### Stepwise shape edit descriptions
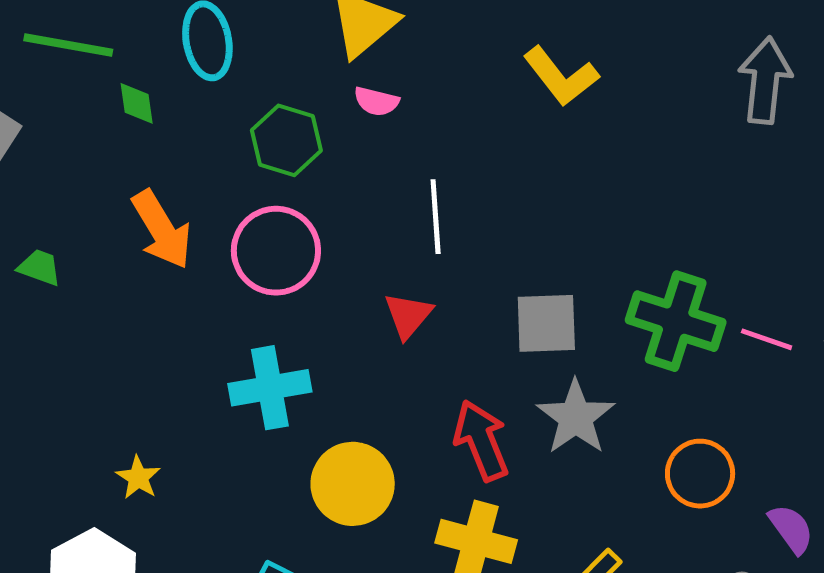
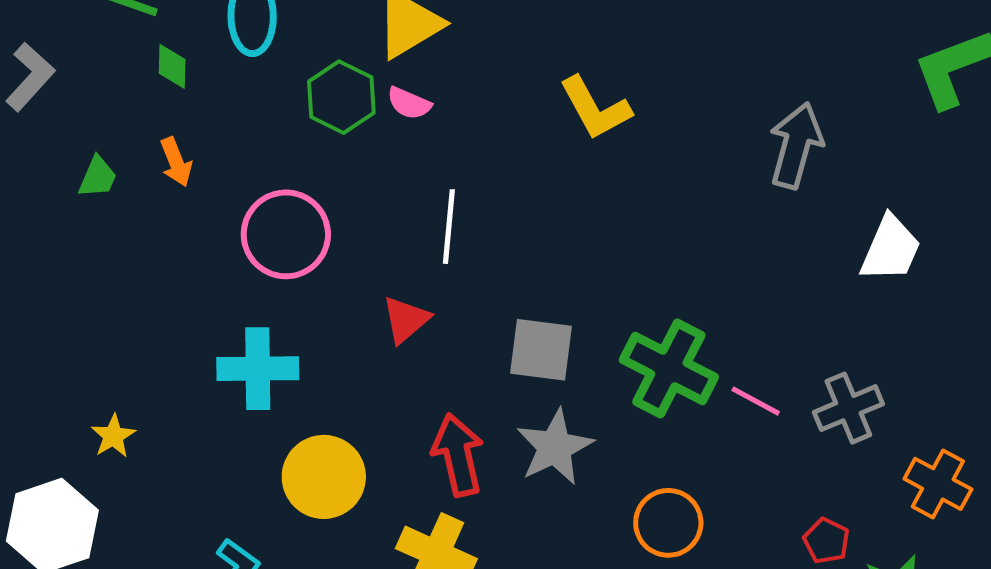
green hexagon: (286, 140) -> (341, 97), moved
orange arrow: (162, 230) -> (176, 162), moved, size x0.6
green trapezoid: (40, 267) -> (98, 177), moved, turned 84

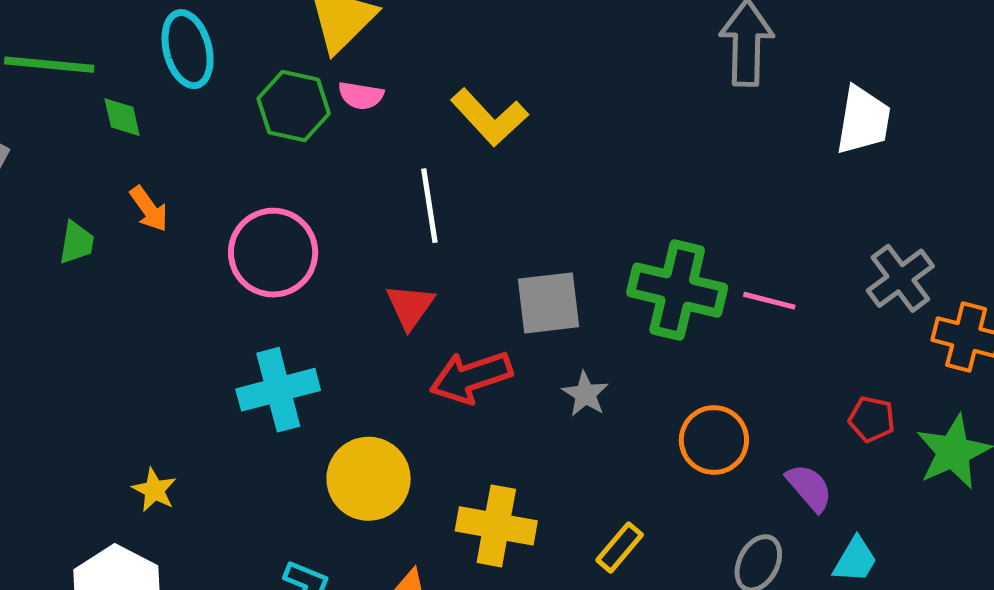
yellow L-shape: (595, 108) -> (489, 117), moved
gray cross: (848, 408) -> (900, 278), moved
gray star: (555, 447) -> (585, 394), size x0.6
red arrow: (458, 455) -> (471, 377), moved, turned -82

### Task statement
Pull every line with the string "moved" from the data above.

### Answer to this task
green hexagon: (286, 140) -> (341, 97), moved
orange arrow: (162, 230) -> (176, 162), moved, size x0.6
green trapezoid: (40, 267) -> (98, 177), moved, turned 84
yellow L-shape: (595, 108) -> (489, 117), moved
gray cross: (848, 408) -> (900, 278), moved
red arrow: (458, 455) -> (471, 377), moved, turned -82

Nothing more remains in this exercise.